### Problem to work on
The text of every record, exactly as given and with no pictures, should be your output.

### Material for this task
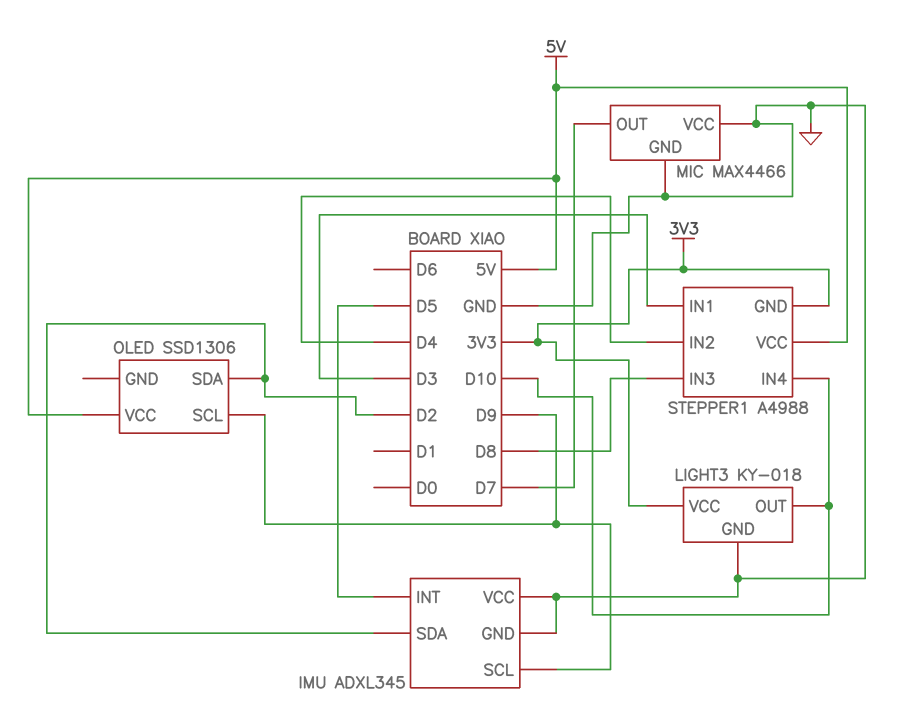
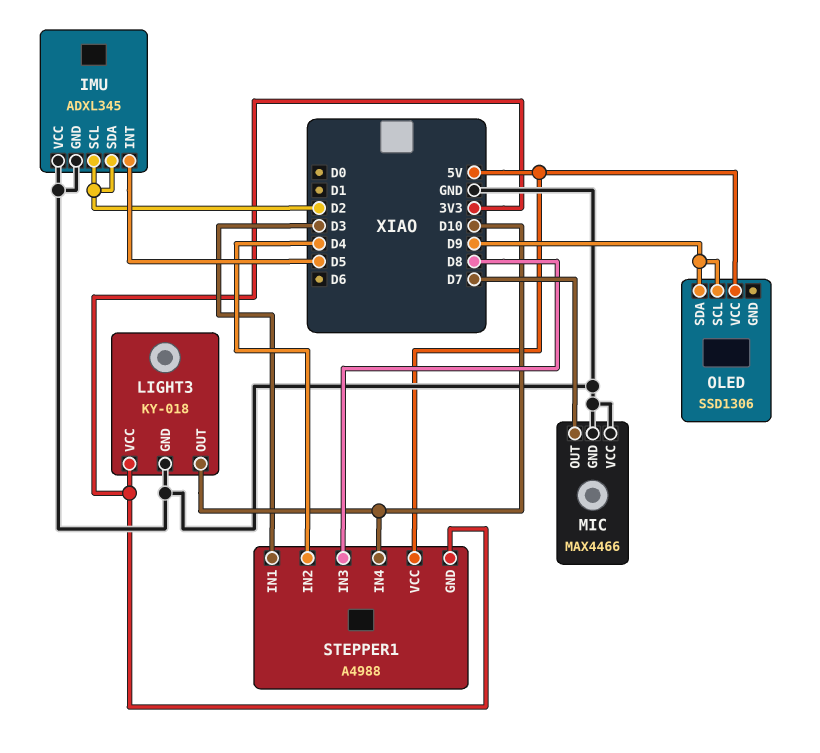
IMU pin SCL: D9 -> D2
OLED pin SDA: D2 -> D9

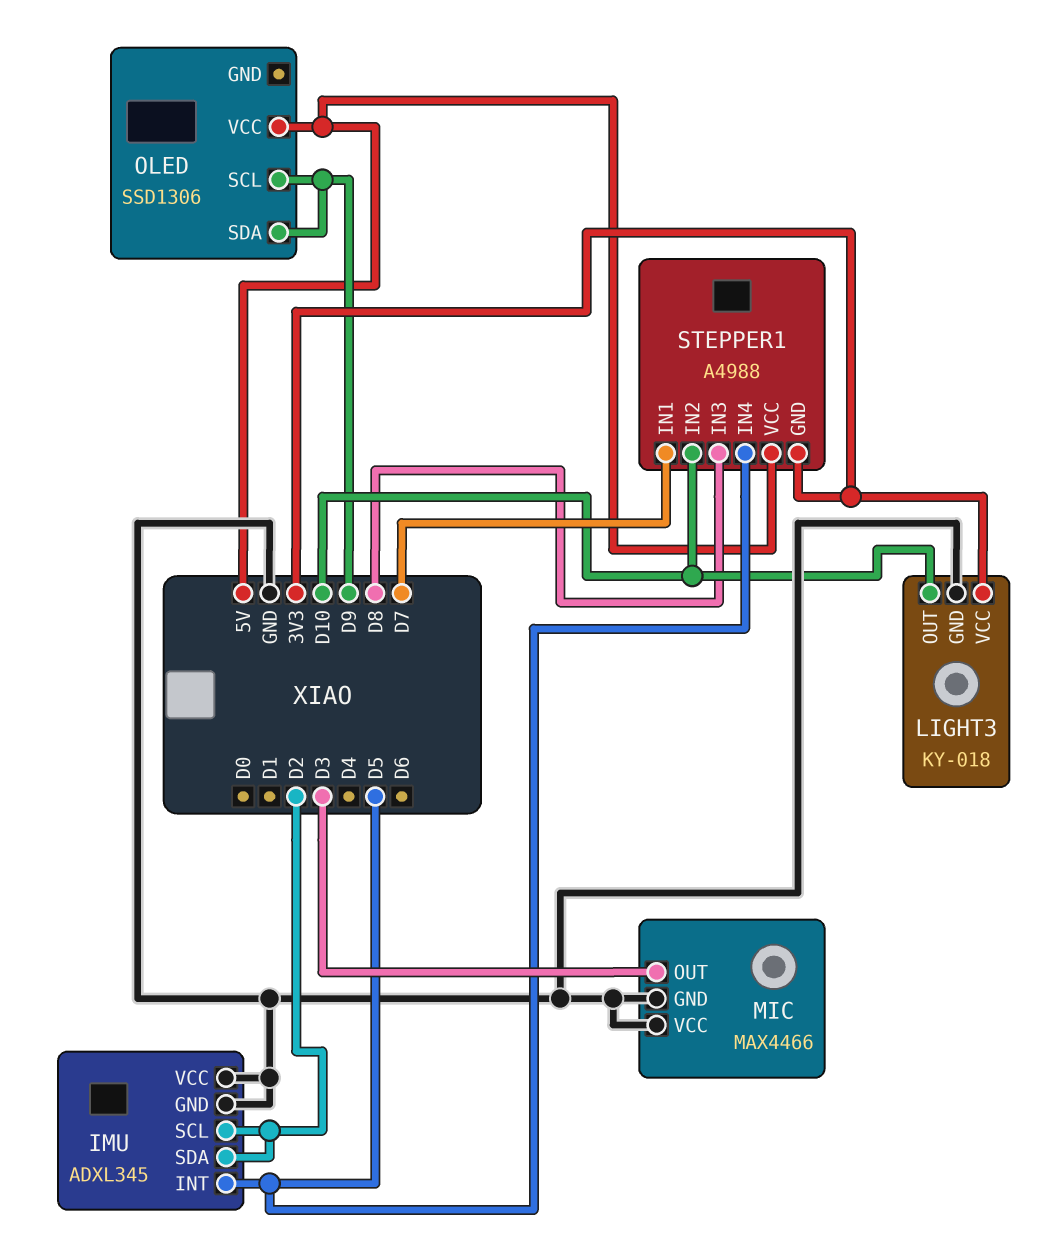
MIC pin OUT: D7 -> D3
STEPPER1 pin IN1: D3 -> D7
STEPPER1 pin IN2: D4 -> D10
STEPPER1 pin IN4: D10 -> D5

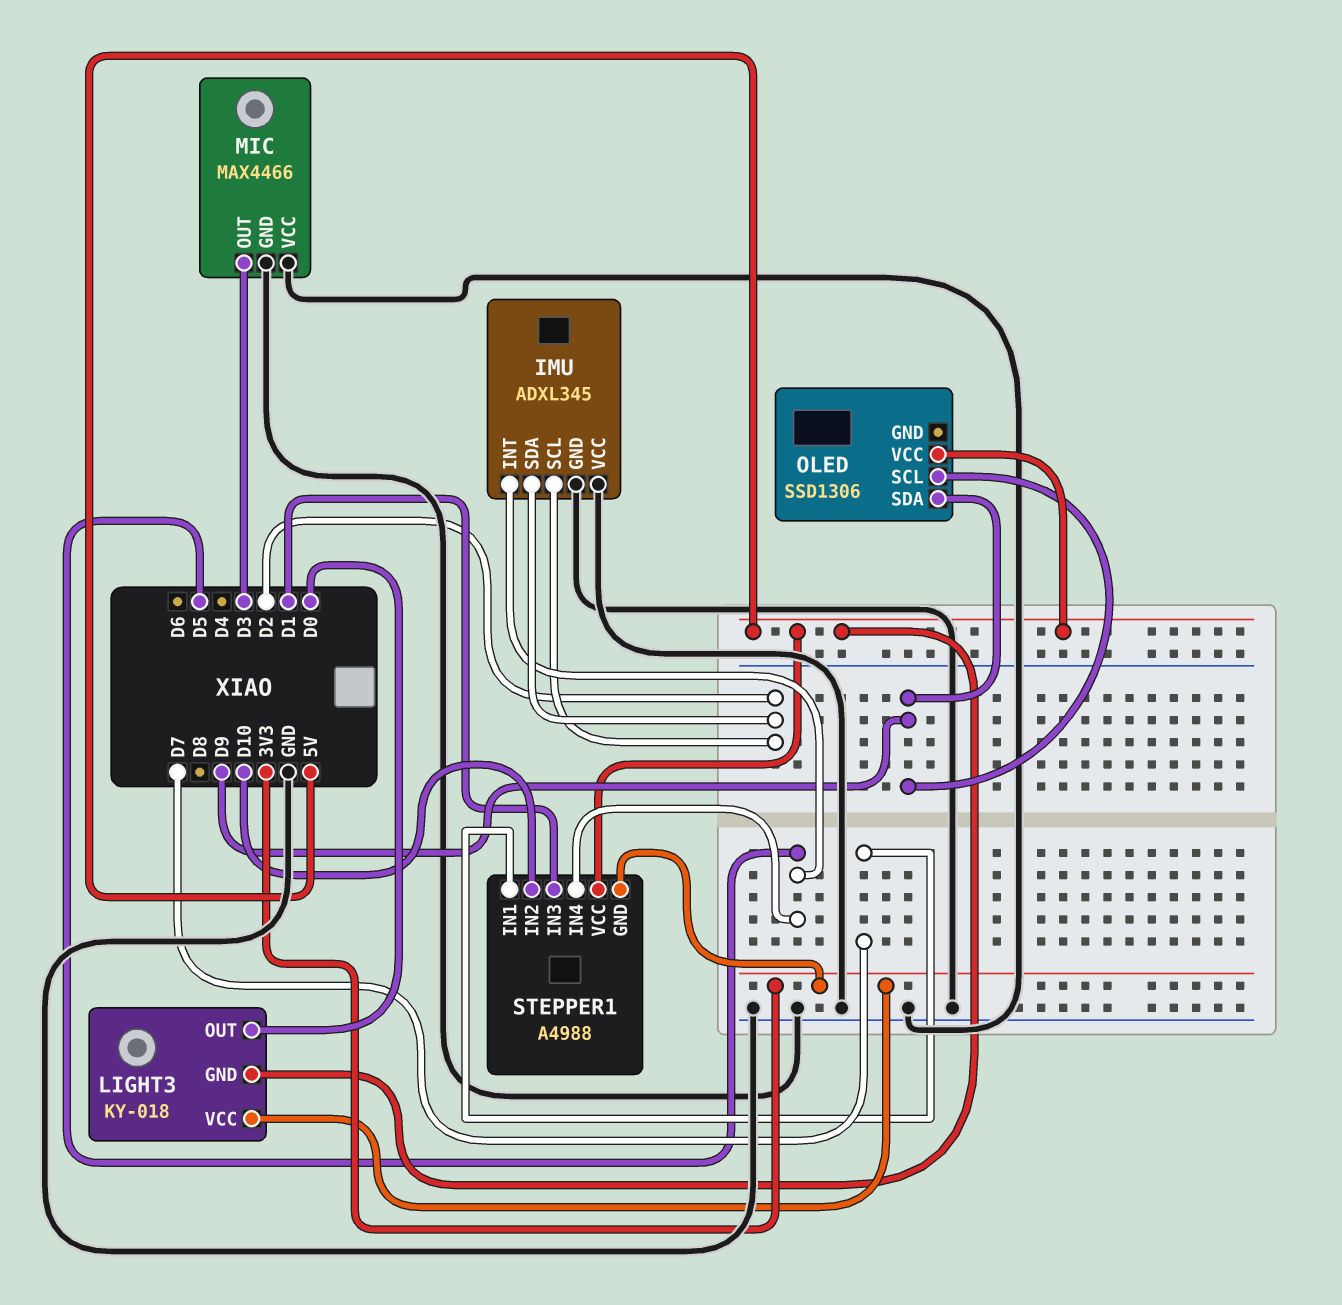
LIGHT3 pin GND: GND -> 5V
LIGHT3 pin OUT: D10 -> D0
STEPPER1 pin IN3: D8 -> D1

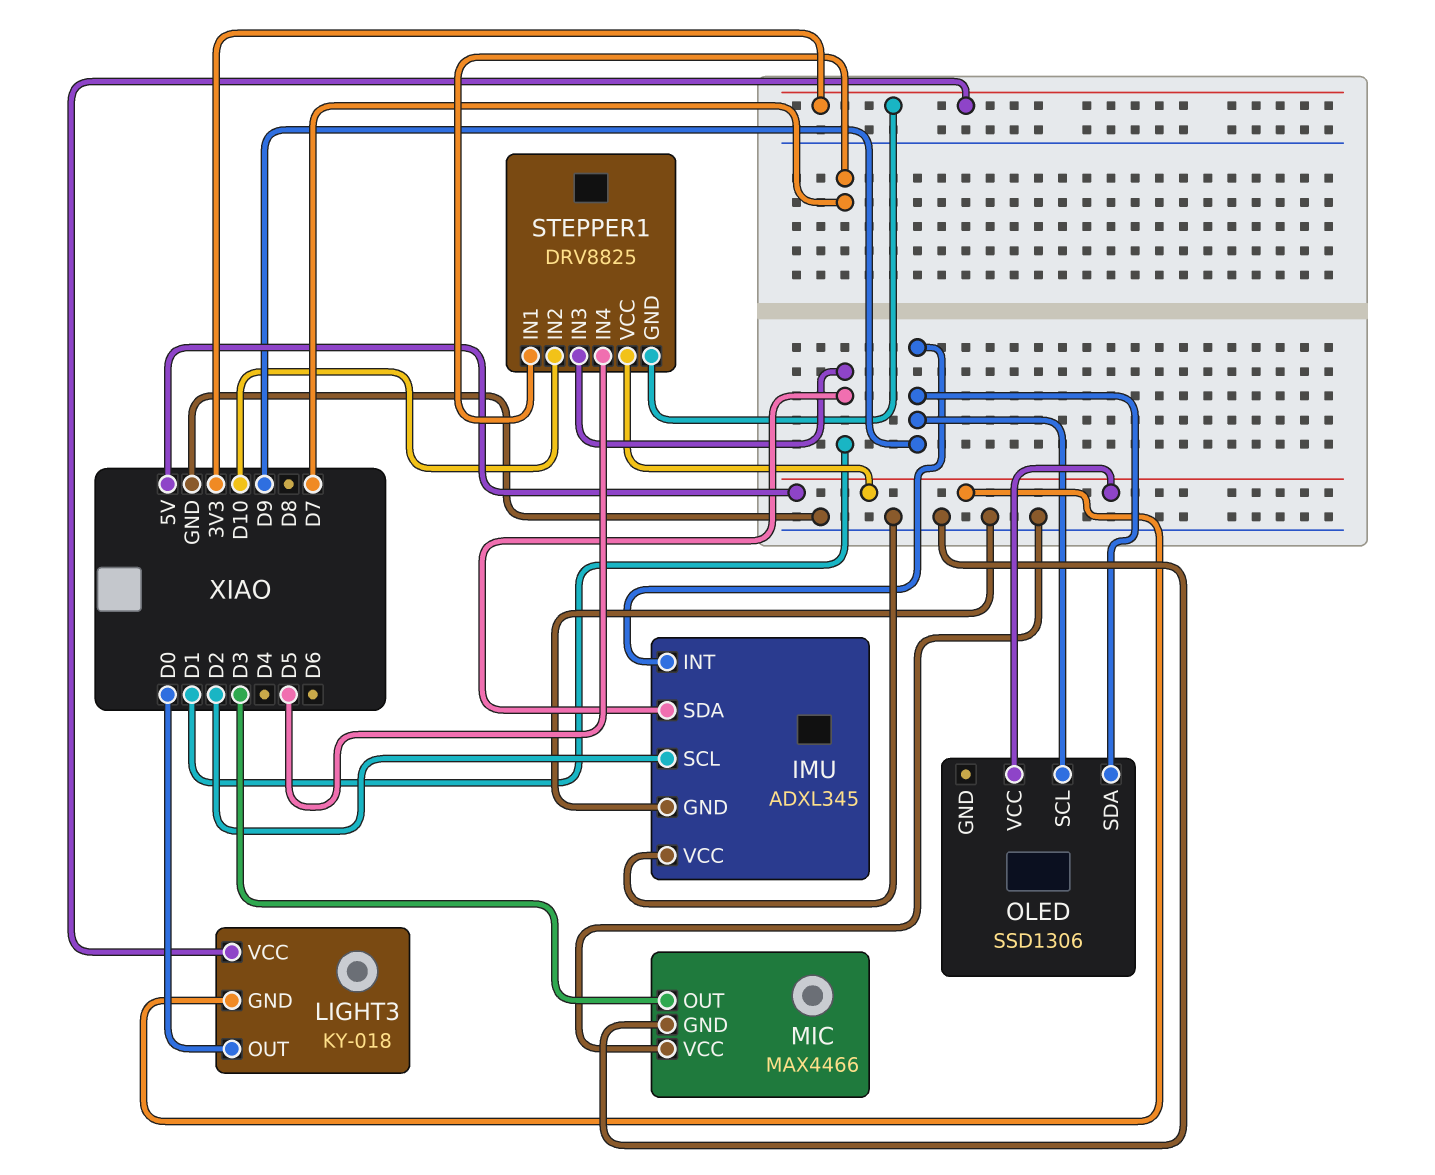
IMU pin INT: D5 -> D9
IMU pin SDA: D2 -> D1
STEPPER1: A4988 -> DRV8825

### Answer to this task
IMU pin SCL: D9 -> D2
OLED pin SDA: D2 -> D9

MIC pin OUT: D7 -> D3
STEPPER1 pin IN1: D3 -> D7
STEPPER1 pin IN2: D4 -> D10
STEPPER1 pin IN4: D10 -> D5

LIGHT3 pin GND: GND -> 5V
LIGHT3 pin OUT: D10 -> D0
STEPPER1 pin IN3: D8 -> D1

IMU pin INT: D5 -> D9
IMU pin SDA: D2 -> D1
STEPPER1: A4988 -> DRV8825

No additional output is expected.